Required action » Tally every line of the records below that includes "none", and reply with the total alone.

Supplied records »
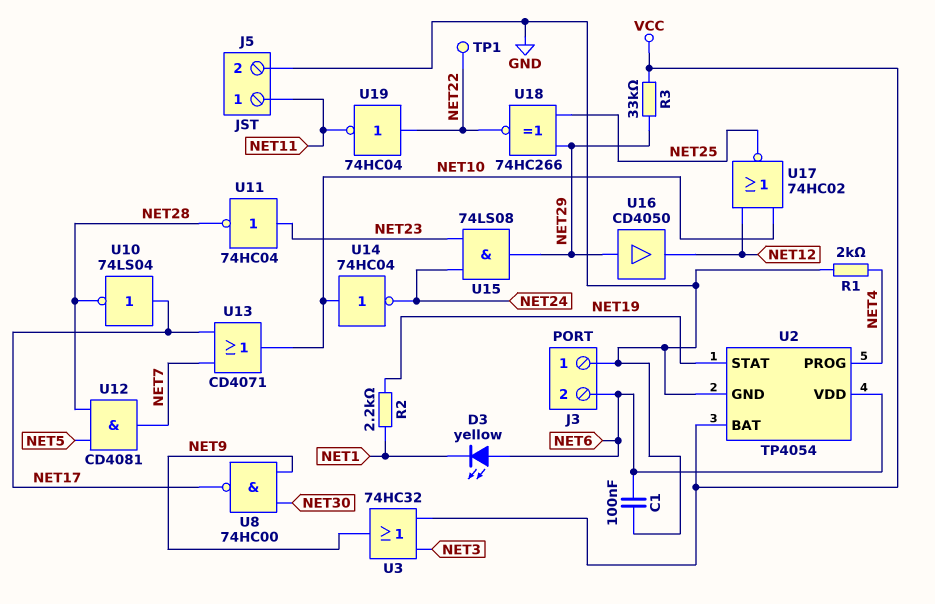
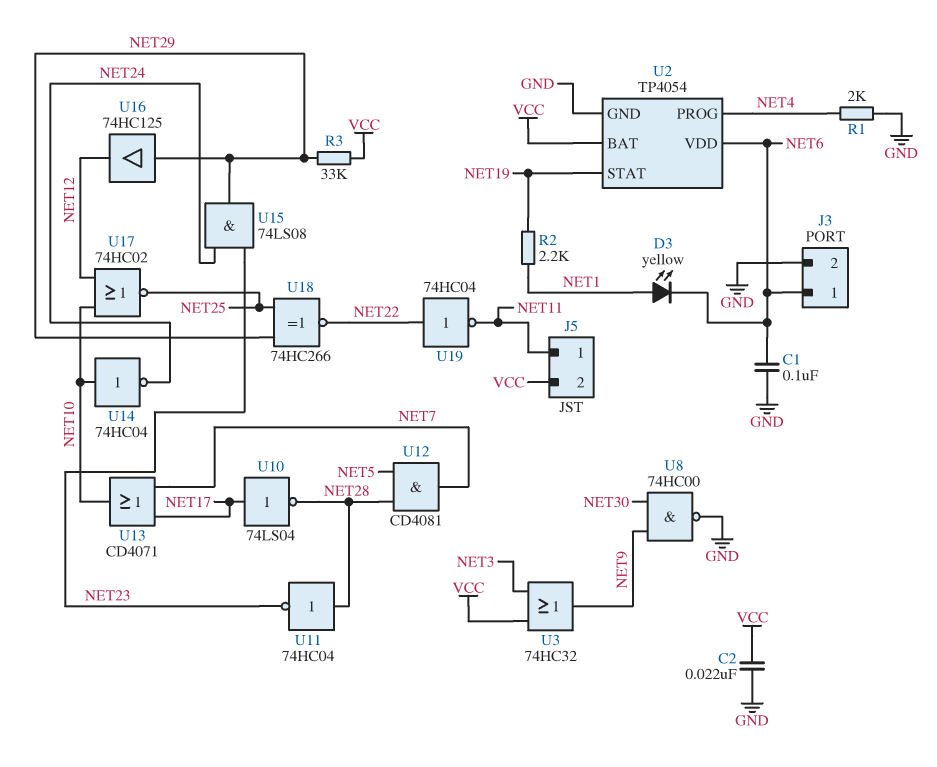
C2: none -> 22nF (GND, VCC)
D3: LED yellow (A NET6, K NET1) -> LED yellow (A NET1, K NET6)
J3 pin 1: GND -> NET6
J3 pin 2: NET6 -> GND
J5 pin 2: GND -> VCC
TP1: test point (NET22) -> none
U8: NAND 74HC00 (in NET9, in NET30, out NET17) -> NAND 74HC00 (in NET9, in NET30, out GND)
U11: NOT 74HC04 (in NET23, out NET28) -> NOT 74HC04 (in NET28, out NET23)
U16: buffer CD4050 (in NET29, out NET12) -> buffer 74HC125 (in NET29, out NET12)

Expected answer » 2